[Spatial object tracking data]

|---|

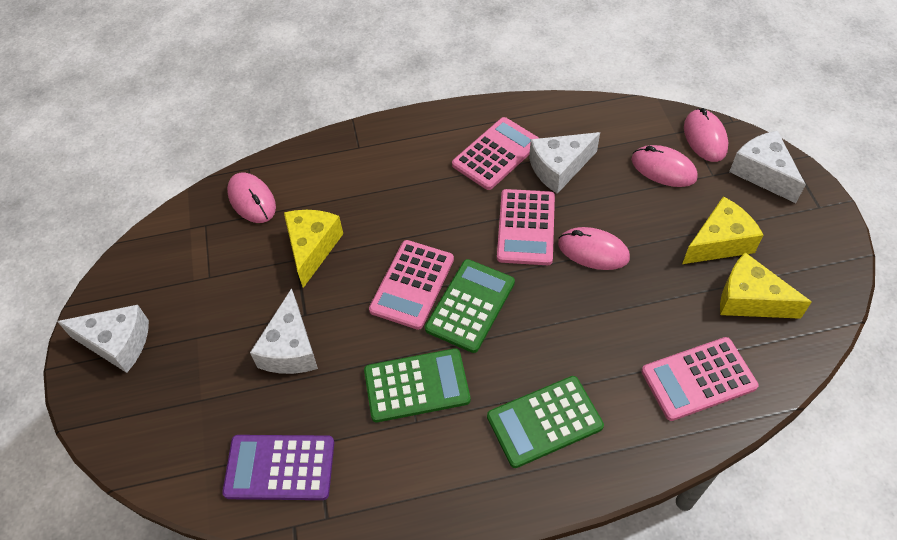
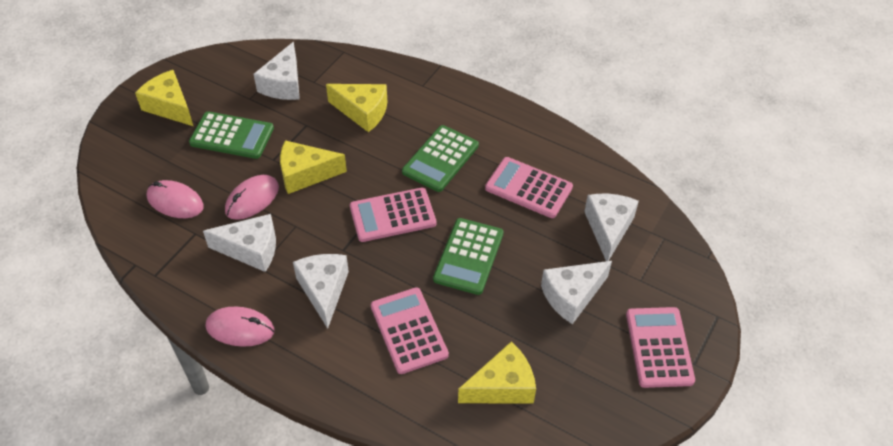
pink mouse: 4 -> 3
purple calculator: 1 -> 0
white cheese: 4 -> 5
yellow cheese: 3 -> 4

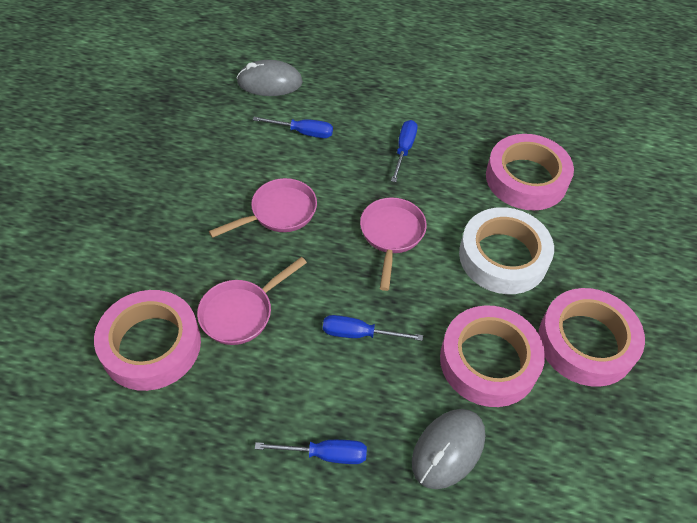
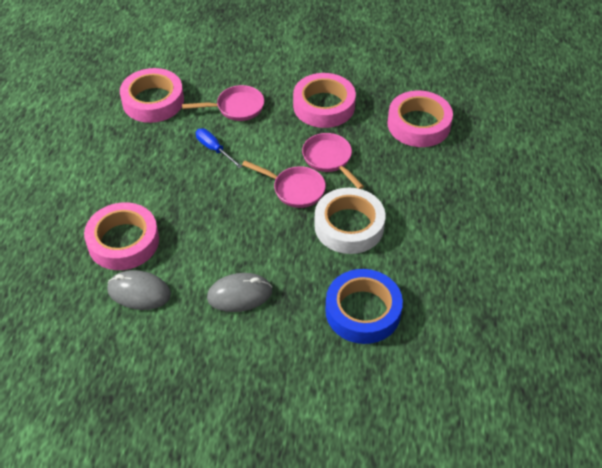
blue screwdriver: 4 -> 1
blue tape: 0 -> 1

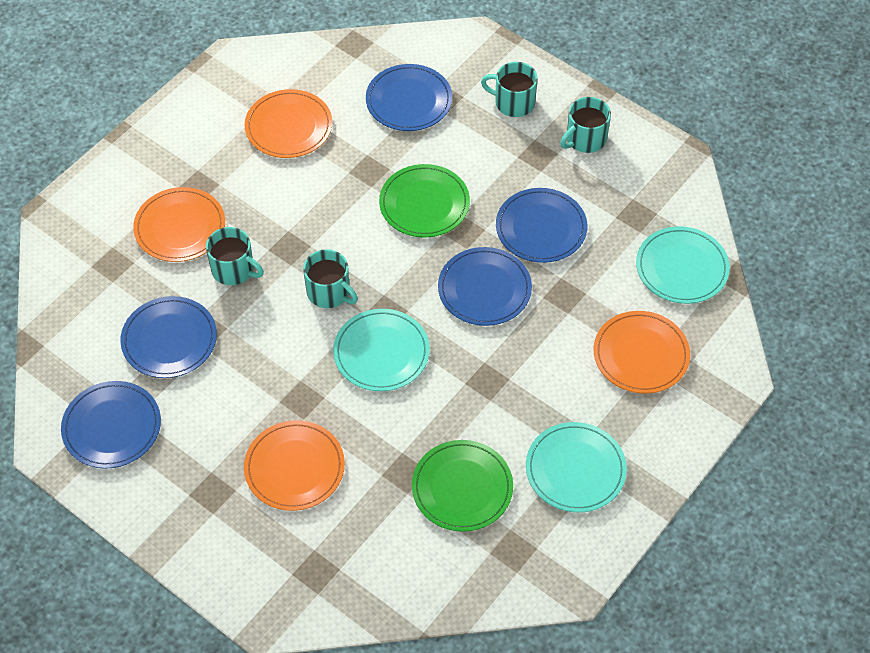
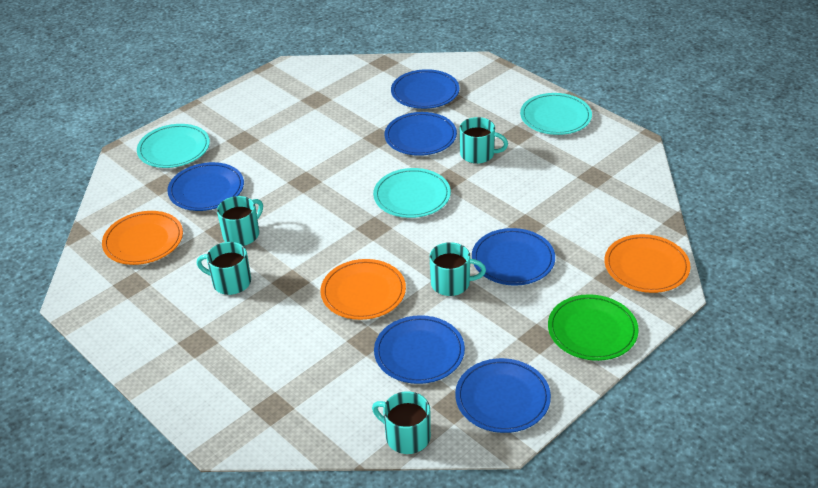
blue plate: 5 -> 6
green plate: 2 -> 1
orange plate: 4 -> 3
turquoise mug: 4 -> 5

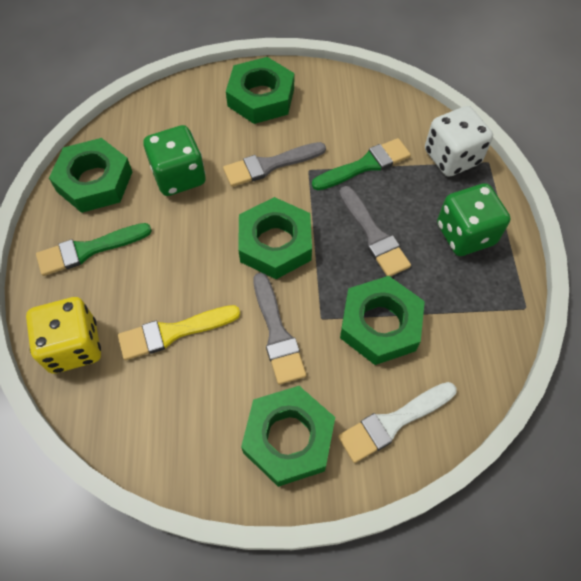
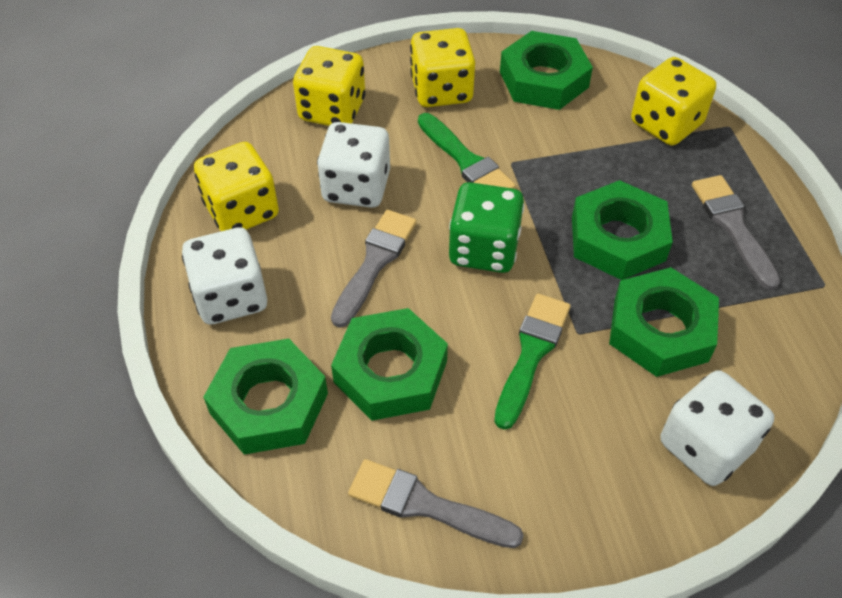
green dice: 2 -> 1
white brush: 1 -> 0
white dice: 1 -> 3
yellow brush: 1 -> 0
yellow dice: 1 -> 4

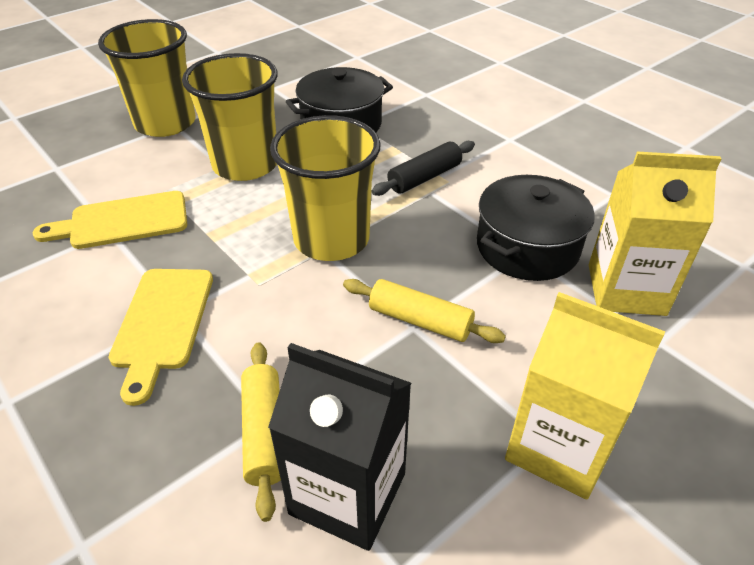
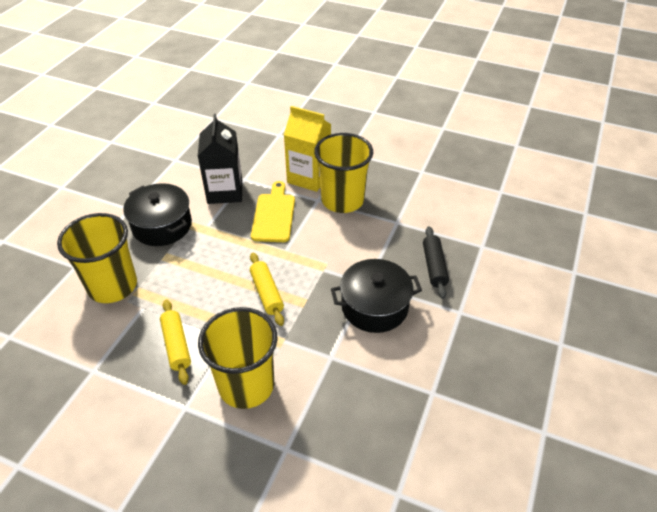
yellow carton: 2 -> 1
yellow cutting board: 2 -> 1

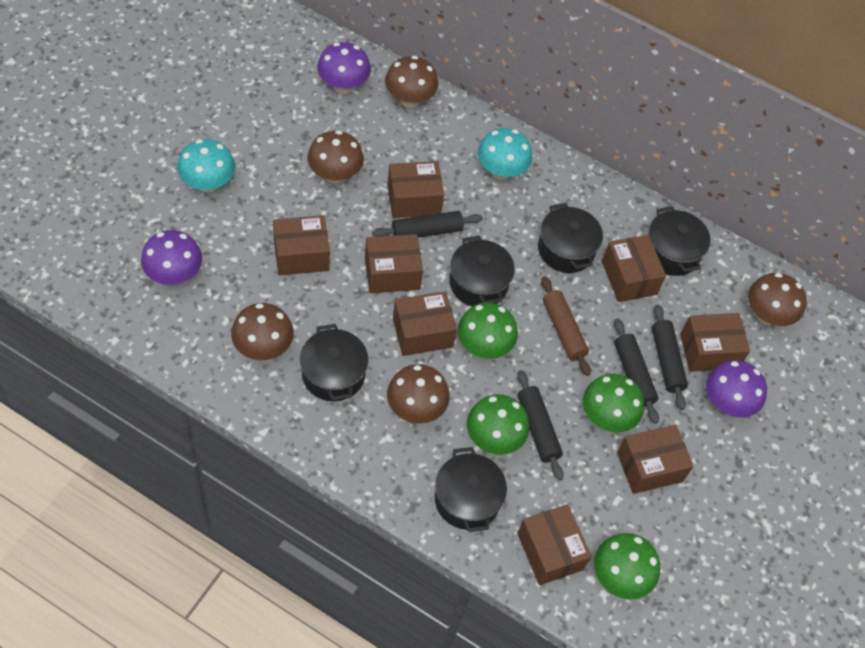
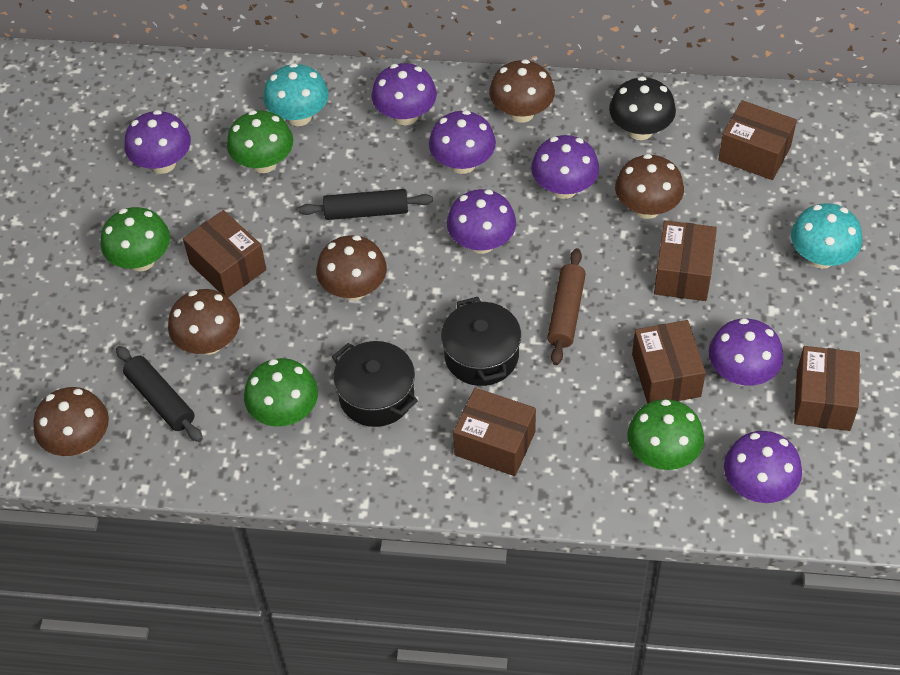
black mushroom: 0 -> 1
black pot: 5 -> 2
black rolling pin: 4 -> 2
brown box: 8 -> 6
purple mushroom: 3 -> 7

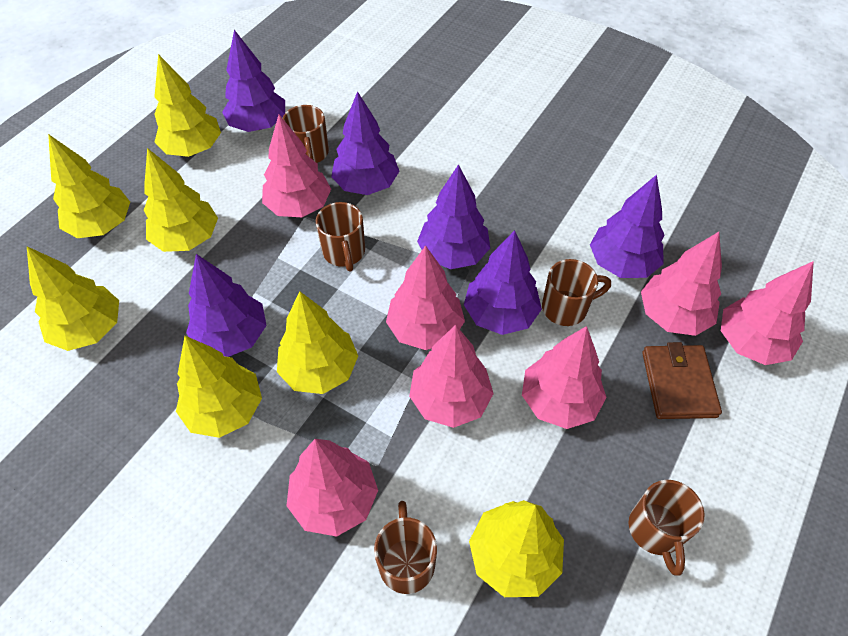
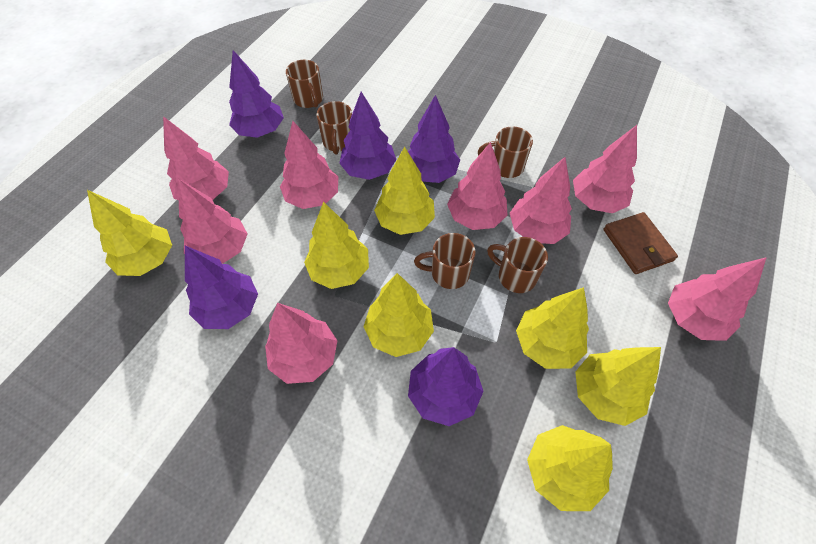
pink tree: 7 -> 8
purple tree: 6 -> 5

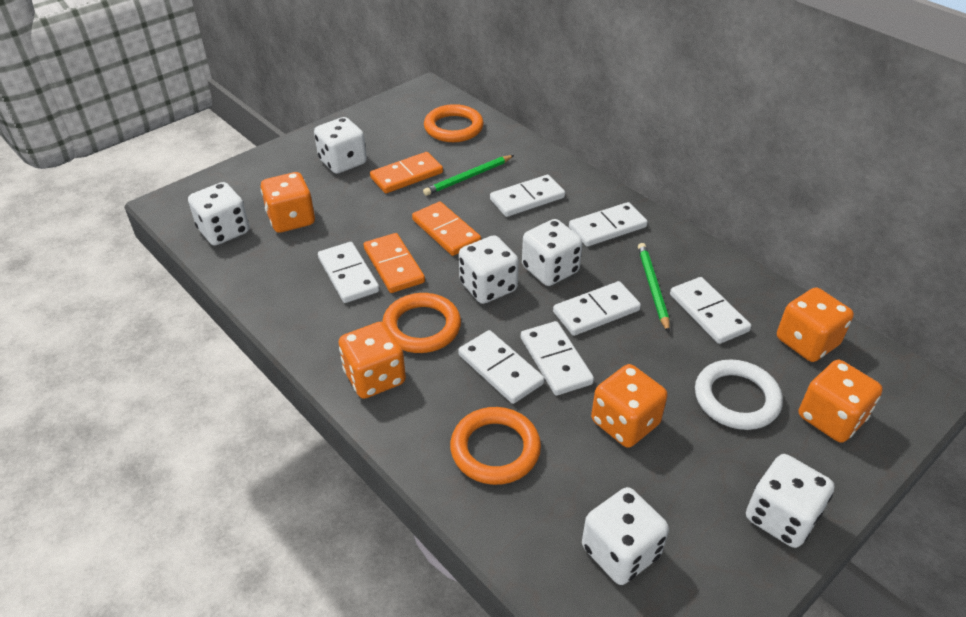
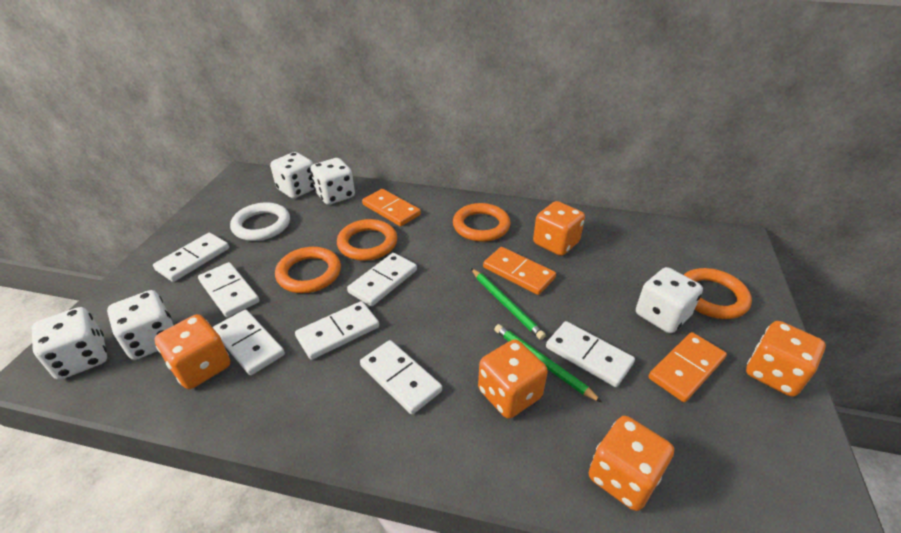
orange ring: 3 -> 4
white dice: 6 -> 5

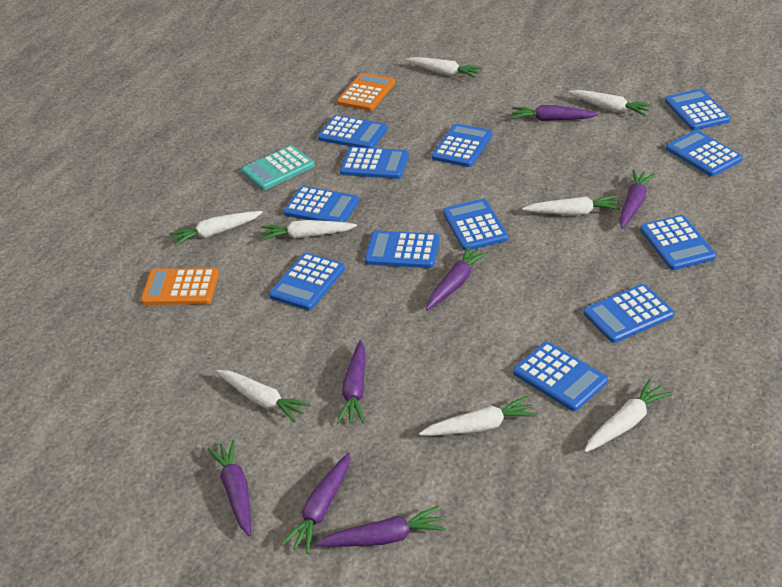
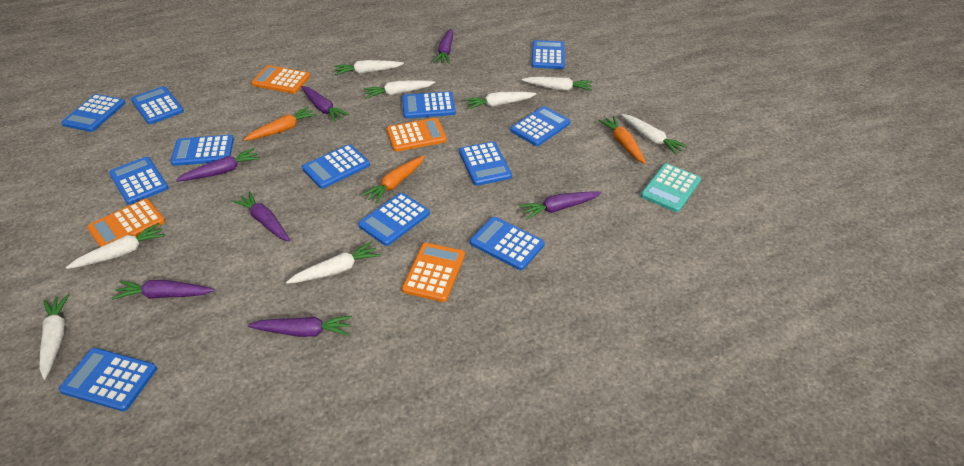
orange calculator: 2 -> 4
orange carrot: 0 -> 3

|---|

__Work request__: An exact copy is required of the lines from the start of the records above through the line with "yellow carton: 2 -> 1", and only those, without any pictures.

__Completed exercise__:
pink mouse: 4 -> 3
purple calculator: 1 -> 0
white cheese: 4 -> 5
yellow cheese: 3 -> 4

blue screwdriver: 4 -> 1
blue tape: 0 -> 1

blue plate: 5 -> 6
green plate: 2 -> 1
orange plate: 4 -> 3
turquoise mug: 4 -> 5

green dice: 2 -> 1
white brush: 1 -> 0
white dice: 1 -> 3
yellow brush: 1 -> 0
yellow dice: 1 -> 4

yellow carton: 2 -> 1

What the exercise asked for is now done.